Required work
For the records that follow, please set down exactly the lines between the one holding "purple cone A11" and the one holding "none -> pink cone H4 level 1", inclusive, and only those.

Data for analysis
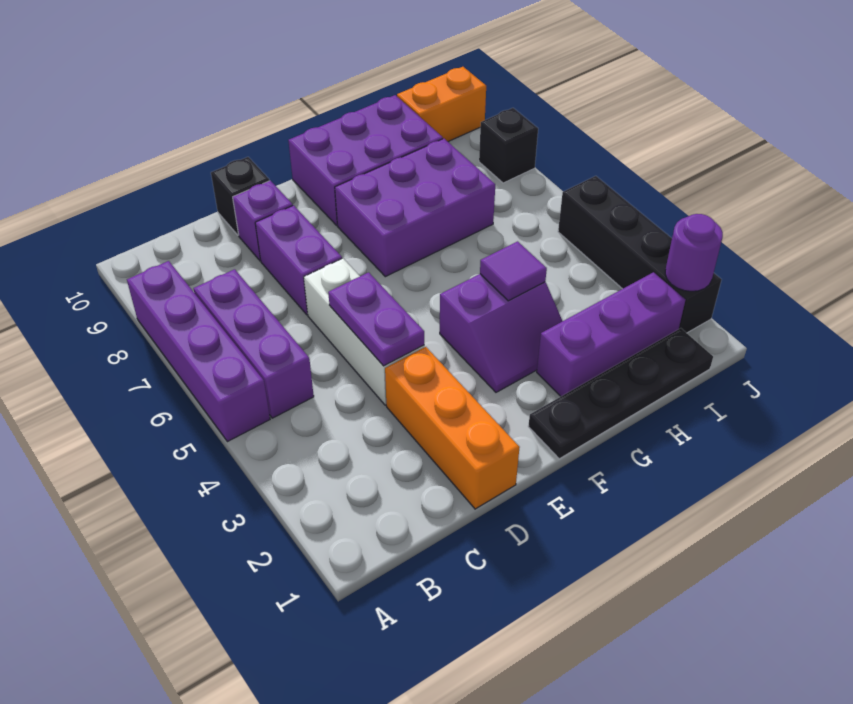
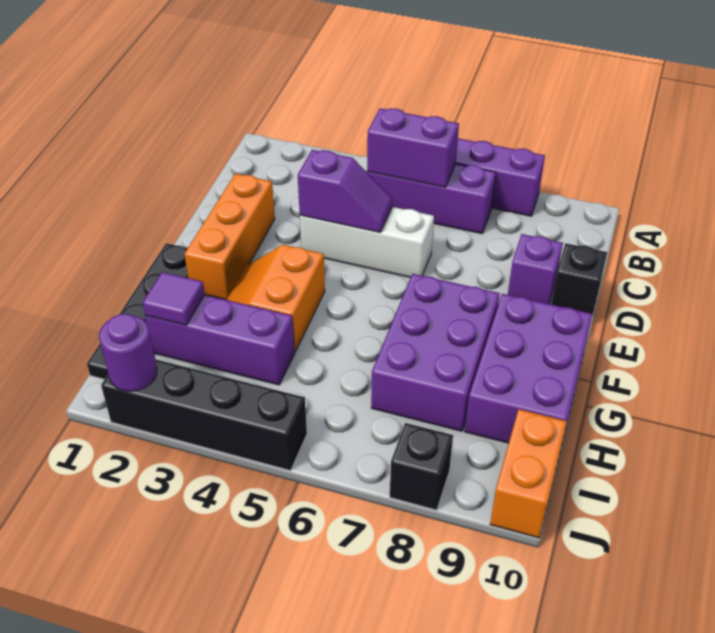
orange brick D1:D3 level 1 -> orange brick D2:F2 level 1
purple plate D4:D5 level 2 -> purple slope D4:D5 level 2 top 4
purple brick D7:D8 level 1 -> purple brick B5:B6 level 2
purple slope F3:G4 level 1 top 4 -> orange slope F3:G4 level 1 top 4
purple brick G2:I2 level 1 -> purple brick H2:H4 level 1
purple tile G4 level 2 -> purple tile H2 level 2

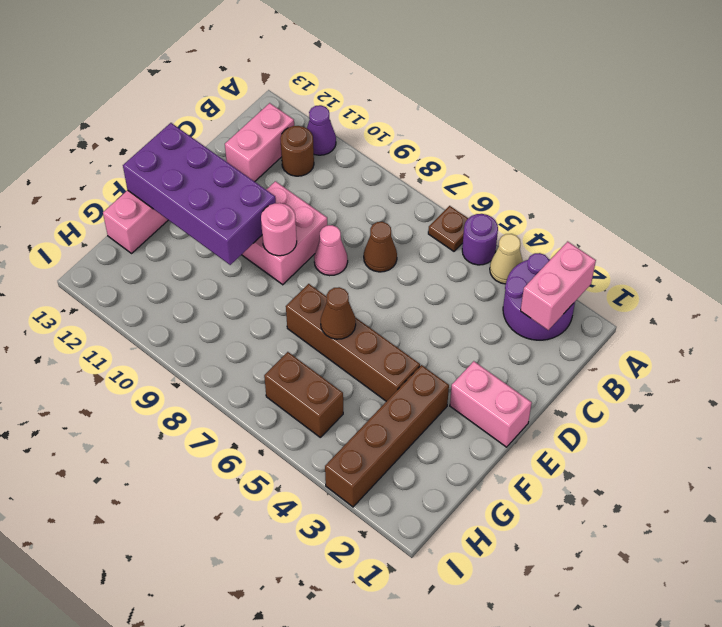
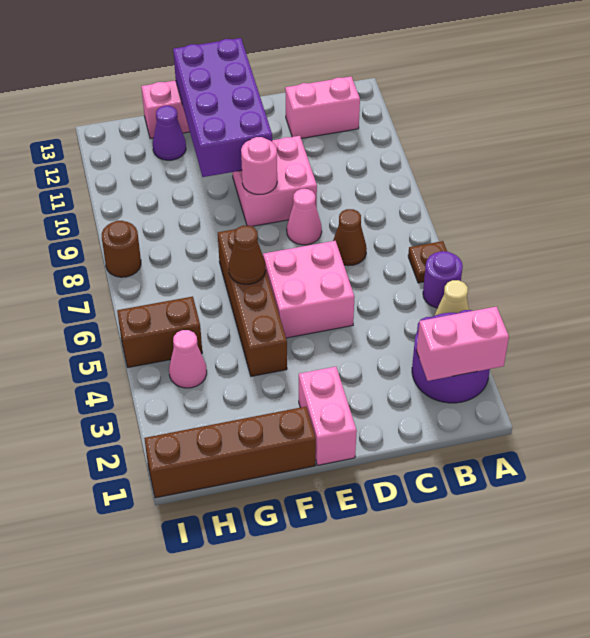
purple cone A11 level 1 -> purple cone G12 level 1
brown round brick B11 level 1 -> brown round brick I8 level 1
none -> pink brick D5:E6 level 1
brown brick F3:I3 level 1 -> brown brick F1:I1 level 1
none -> pink cone H4 level 1
brown brick H5:H6 level 1 -> brown brick H5:I5 level 1

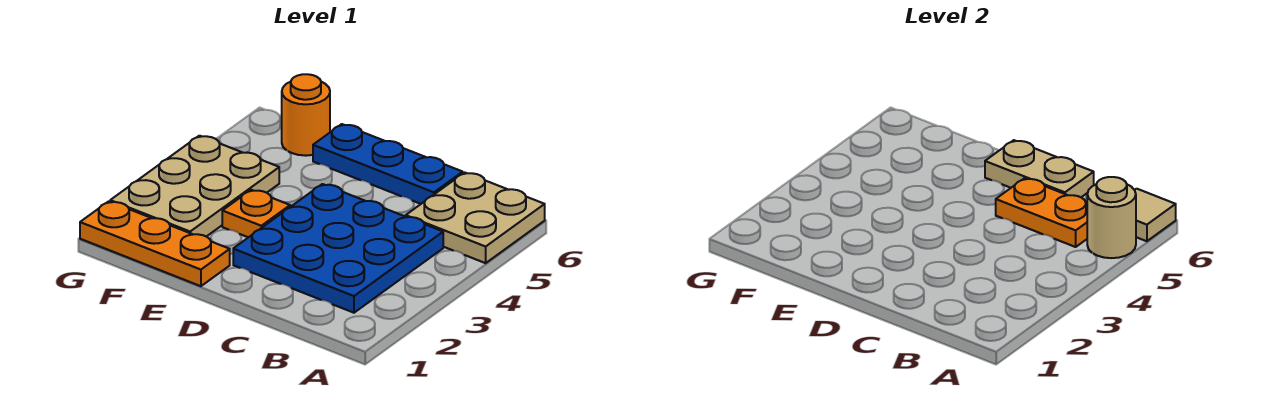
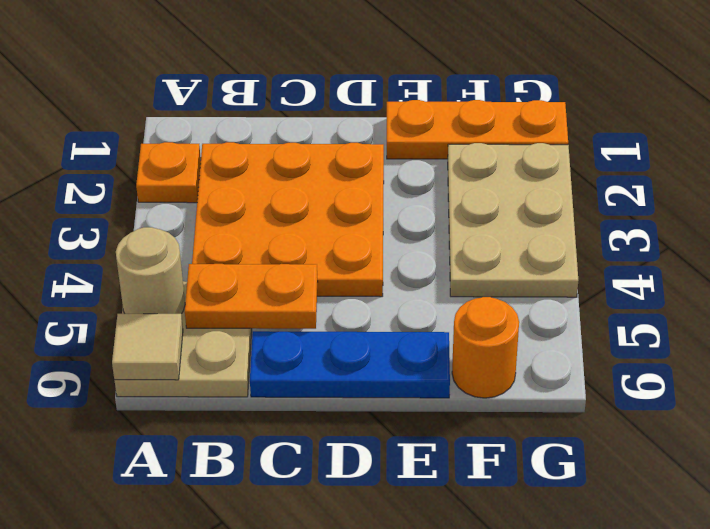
blue plate B2:D4 level 1 -> orange plate B2:D4 level 1
tan plate C6:D6 level 2 -> none
orange plate E3 level 1 -> orange plate A2 level 1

Exercise answer
purple cone A11 level 1 -> purple cone G12 level 1
brown round brick B11 level 1 -> brown round brick I8 level 1
none -> pink brick D5:E6 level 1
brown brick F3:I3 level 1 -> brown brick F1:I1 level 1
none -> pink cone H4 level 1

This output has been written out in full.